(Coordinate change listings)
* * * * * * *
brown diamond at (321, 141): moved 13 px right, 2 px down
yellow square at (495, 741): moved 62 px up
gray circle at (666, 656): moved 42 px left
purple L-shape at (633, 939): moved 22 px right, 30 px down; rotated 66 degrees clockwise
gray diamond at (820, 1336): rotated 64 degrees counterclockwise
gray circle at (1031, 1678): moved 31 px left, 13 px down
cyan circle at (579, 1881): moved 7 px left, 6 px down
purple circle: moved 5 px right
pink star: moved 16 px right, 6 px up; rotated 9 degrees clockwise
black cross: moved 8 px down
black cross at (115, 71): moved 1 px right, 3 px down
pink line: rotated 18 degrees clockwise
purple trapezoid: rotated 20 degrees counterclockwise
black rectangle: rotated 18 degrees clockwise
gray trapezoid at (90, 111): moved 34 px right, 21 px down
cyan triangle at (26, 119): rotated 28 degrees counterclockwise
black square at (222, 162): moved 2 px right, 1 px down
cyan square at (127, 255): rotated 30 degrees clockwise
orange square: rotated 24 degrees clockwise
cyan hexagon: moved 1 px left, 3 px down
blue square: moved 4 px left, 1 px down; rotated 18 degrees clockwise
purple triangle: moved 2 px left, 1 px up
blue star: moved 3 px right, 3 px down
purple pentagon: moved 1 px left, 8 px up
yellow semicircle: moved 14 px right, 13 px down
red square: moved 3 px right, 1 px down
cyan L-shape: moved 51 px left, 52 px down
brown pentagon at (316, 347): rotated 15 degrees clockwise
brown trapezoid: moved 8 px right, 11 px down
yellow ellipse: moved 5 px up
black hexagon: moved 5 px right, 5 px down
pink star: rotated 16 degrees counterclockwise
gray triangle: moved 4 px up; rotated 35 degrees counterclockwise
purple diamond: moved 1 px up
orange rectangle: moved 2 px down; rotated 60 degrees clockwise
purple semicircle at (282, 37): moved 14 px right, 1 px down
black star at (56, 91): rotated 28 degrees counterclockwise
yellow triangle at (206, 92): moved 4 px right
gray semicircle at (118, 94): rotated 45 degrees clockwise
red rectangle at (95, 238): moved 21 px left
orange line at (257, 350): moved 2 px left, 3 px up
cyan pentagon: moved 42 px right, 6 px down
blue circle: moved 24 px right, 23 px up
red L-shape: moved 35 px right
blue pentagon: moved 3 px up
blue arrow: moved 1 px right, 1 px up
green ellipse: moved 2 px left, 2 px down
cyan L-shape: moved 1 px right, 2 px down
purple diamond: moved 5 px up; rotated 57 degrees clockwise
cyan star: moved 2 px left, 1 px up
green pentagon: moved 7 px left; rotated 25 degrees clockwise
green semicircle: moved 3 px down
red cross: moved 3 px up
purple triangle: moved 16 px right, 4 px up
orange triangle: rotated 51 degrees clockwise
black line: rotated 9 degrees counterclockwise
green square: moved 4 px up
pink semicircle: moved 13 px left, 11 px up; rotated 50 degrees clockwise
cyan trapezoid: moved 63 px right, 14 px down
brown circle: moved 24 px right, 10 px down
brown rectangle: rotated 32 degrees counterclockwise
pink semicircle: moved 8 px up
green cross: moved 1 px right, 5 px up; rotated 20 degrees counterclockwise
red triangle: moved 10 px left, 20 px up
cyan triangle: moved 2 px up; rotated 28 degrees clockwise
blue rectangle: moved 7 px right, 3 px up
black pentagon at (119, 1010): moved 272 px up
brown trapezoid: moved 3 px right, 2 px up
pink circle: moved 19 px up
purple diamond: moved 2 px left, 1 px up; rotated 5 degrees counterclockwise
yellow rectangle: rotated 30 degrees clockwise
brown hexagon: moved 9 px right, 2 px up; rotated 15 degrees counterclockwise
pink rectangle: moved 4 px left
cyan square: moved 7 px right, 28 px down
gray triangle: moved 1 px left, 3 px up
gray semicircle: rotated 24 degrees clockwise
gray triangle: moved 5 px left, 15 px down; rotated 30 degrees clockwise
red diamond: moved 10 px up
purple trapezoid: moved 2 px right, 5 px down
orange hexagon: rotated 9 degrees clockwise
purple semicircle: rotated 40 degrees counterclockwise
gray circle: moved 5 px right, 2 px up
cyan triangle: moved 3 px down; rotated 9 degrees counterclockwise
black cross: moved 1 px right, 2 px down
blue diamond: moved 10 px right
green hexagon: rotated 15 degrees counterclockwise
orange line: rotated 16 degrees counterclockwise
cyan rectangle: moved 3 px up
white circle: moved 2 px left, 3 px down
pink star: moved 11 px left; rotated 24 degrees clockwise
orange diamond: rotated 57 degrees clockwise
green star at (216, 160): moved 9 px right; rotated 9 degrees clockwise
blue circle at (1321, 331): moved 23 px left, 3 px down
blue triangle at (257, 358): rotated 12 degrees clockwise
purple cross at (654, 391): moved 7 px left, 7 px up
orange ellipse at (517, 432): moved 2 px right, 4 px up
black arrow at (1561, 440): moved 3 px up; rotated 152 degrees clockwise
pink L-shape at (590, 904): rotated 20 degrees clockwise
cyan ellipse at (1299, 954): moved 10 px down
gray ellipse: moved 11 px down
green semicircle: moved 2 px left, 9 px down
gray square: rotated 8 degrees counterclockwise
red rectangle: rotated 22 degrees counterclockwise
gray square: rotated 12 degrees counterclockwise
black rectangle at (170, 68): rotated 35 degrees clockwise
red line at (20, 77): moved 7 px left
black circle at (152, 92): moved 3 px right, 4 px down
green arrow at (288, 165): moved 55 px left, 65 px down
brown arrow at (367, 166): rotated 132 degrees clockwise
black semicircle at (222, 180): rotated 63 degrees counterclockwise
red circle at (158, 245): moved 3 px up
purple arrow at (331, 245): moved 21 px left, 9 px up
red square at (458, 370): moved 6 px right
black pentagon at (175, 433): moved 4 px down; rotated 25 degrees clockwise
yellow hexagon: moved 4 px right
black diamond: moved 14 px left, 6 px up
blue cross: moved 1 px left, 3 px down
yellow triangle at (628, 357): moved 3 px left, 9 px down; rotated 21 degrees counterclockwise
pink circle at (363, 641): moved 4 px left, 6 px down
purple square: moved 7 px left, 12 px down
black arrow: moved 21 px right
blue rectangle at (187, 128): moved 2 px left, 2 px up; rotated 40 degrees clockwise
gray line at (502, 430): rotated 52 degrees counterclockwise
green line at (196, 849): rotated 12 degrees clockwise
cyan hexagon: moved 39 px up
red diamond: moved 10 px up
* * * * * * *
Requirement
Set down exactly the lines of the data above, beginning with the line that has "purple L-shape at" and ending with the line that has "cyan triangle at", and no others.

Answer space
purple L-shape at (633, 939): moved 22 px right, 30 px down; rotated 66 degrees clockwise
gray diamond at (820, 1336): rotated 64 degrees counterclockwise
gray circle at (1031, 1678): moved 31 px left, 13 px down
cyan circle at (579, 1881): moved 7 px left, 6 px down
purple circle: moved 5 px right
pink star: moved 16 px right, 6 px up; rotated 9 degrees clockwise
black cross: moved 8 px down
black cross at (115, 71): moved 1 px right, 3 px down
pink line: rotated 18 degrees clockwise
purple trapezoid: rotated 20 degrees counterclockwise
black rectangle: rotated 18 degrees clockwise
gray trapezoid at (90, 111): moved 34 px right, 21 px down
cyan triangle at (26, 119): rotated 28 degrees counterclockwise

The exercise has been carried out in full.